• _WHAT TO PRODUCE_: Copy, word for word, the lines of the entries below between the one with "J102 pin 4: N_7 -> N_14" and the one with "TP101: test point (N_7) -> none", inclusive, and leave out everything else.

Top of EXERCISE INPUT

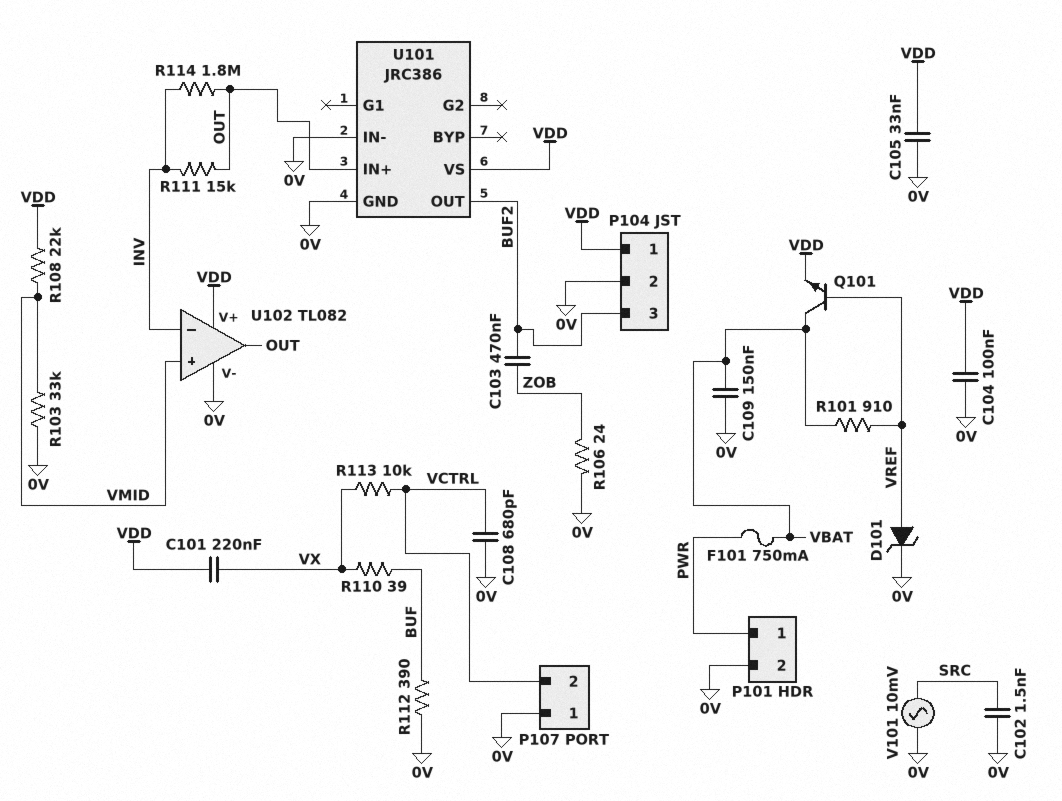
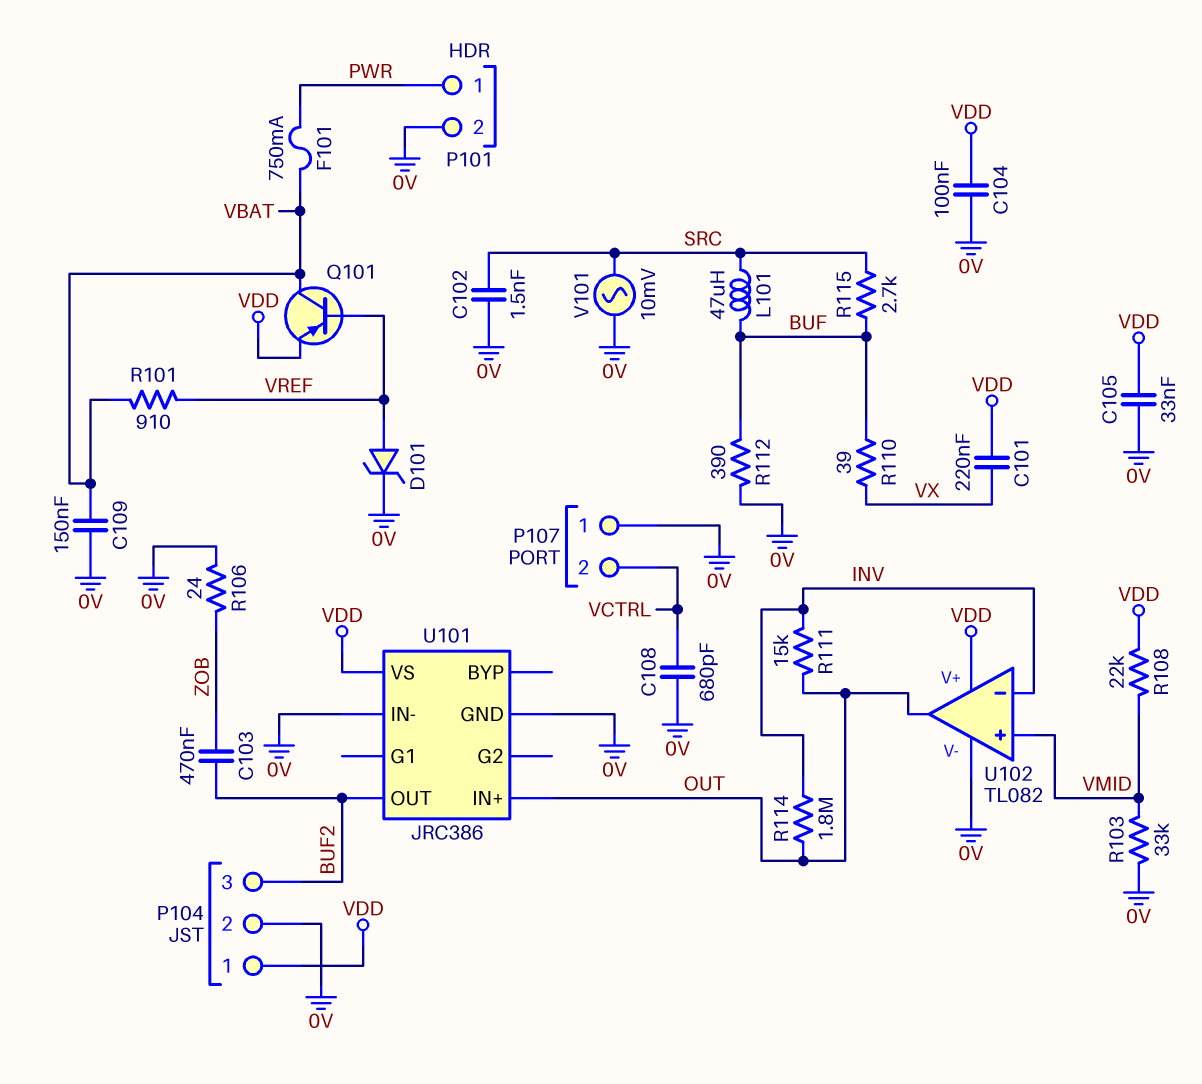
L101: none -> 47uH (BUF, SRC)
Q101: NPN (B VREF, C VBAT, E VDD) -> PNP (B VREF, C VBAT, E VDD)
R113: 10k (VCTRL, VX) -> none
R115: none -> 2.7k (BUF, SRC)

Bottom of EXERCISE INPUT
Top of EXERCISE INPUT

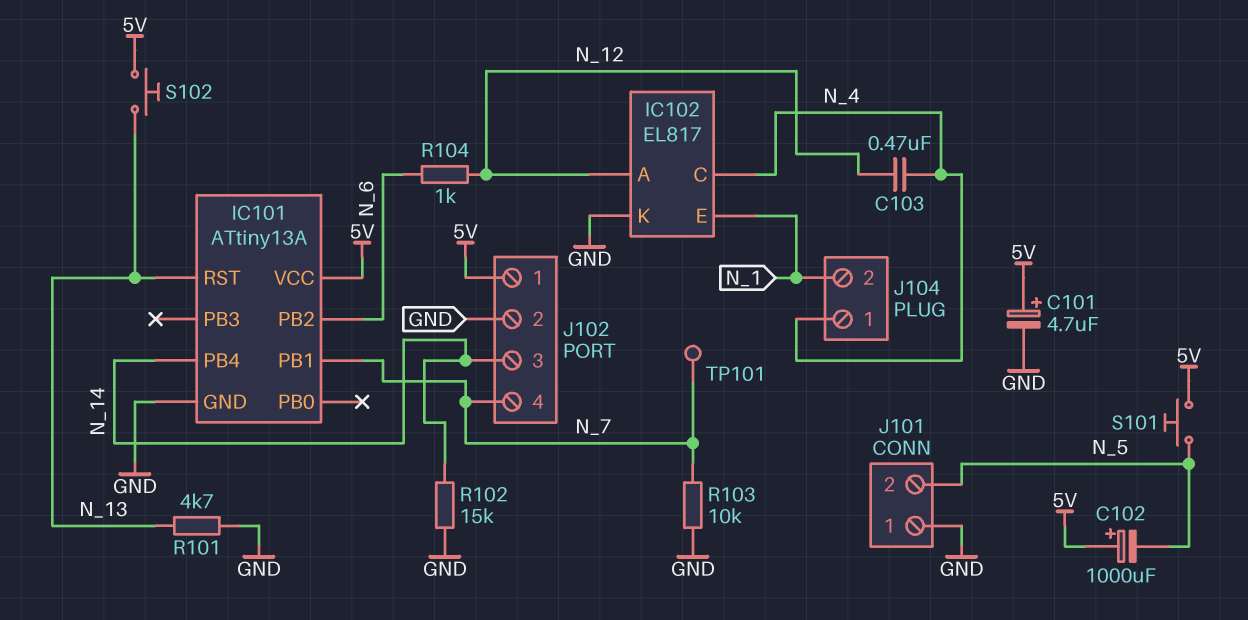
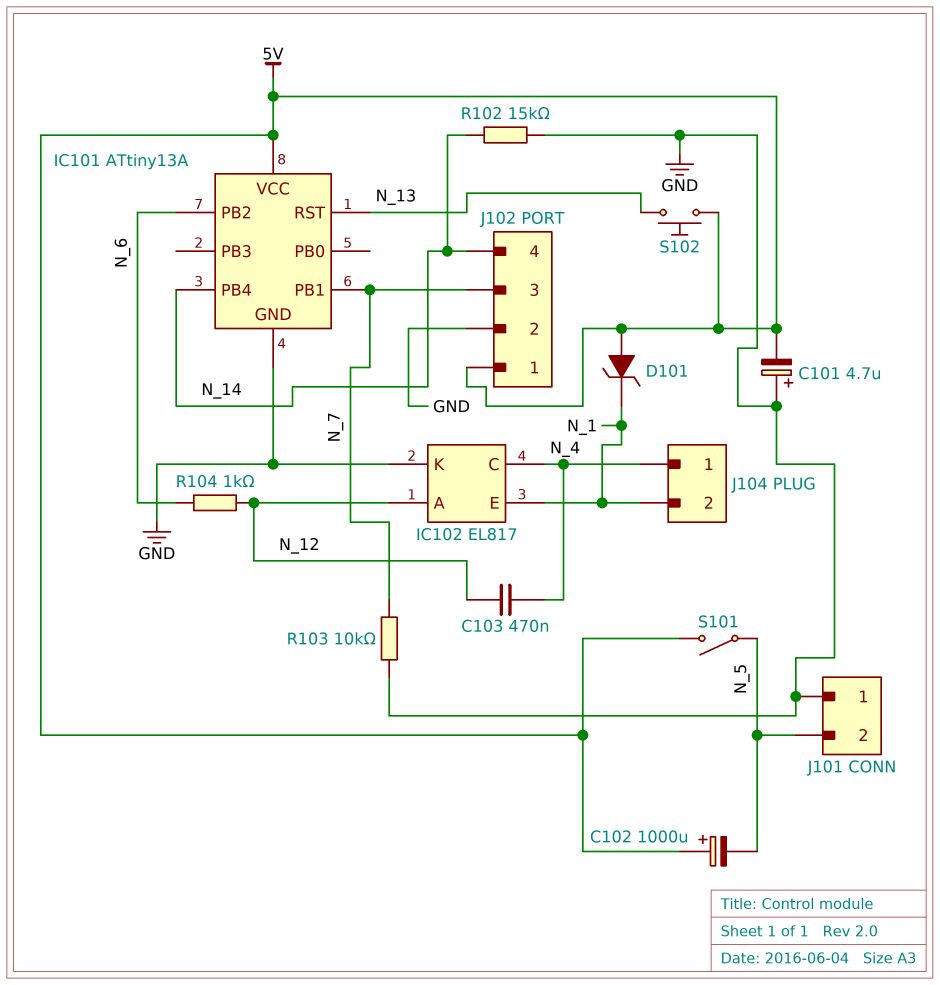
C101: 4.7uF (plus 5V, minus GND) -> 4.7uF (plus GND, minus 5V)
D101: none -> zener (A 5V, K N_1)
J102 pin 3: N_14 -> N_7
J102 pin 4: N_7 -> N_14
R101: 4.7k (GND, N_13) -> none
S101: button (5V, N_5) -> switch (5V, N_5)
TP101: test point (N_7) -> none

Bottom of EXERCISE INPUT
Top of EXERCISE INPUT

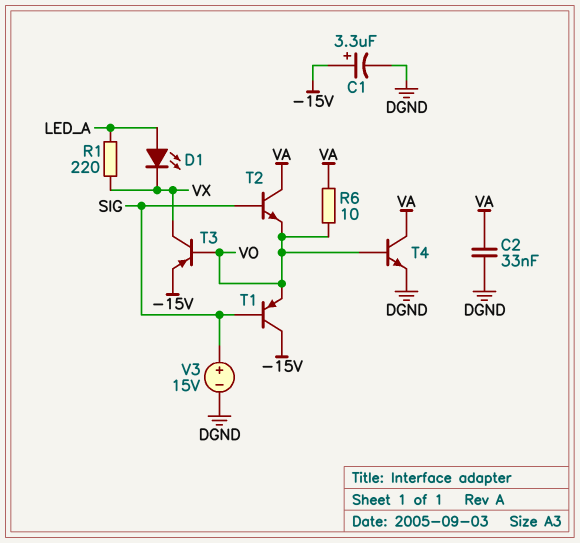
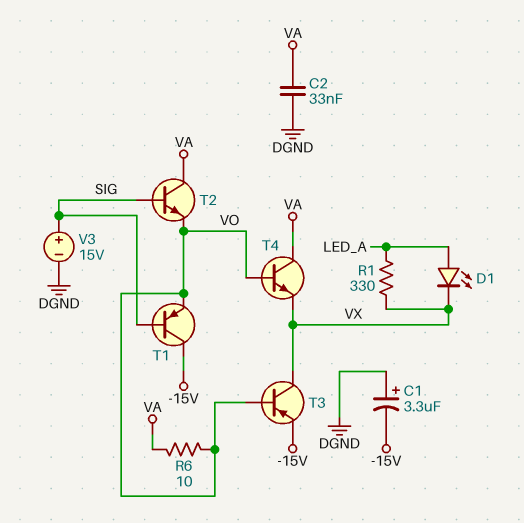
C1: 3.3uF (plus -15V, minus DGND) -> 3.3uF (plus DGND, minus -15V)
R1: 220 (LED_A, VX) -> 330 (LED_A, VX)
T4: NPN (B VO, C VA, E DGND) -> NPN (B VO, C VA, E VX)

Bottom of EXERCISE INPUT

• _TASK OUTPUT_:
J102 pin 4: N_7 -> N_14
R101: 4.7k (GND, N_13) -> none
S101: button (5V, N_5) -> switch (5V, N_5)
TP101: test point (N_7) -> none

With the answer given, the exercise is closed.